INSTRUCTIONS FOR THE TASK: The exercise asks you to copy every line below in which "STEPPER" appears.

Dataset excerpts:
***

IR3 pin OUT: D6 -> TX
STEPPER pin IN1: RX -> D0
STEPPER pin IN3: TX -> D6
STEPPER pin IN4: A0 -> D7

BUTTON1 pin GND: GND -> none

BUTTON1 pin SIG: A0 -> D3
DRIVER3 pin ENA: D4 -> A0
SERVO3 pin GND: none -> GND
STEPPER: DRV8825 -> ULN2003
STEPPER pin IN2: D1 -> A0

***

ANSWER SECTION:
STEPPER pin IN1: RX -> D0
STEPPER pin IN3: TX -> D6
STEPPER pin IN4: A0 -> D7
STEPPER: DRV8825 -> ULN2003
STEPPER pin IN2: D1 -> A0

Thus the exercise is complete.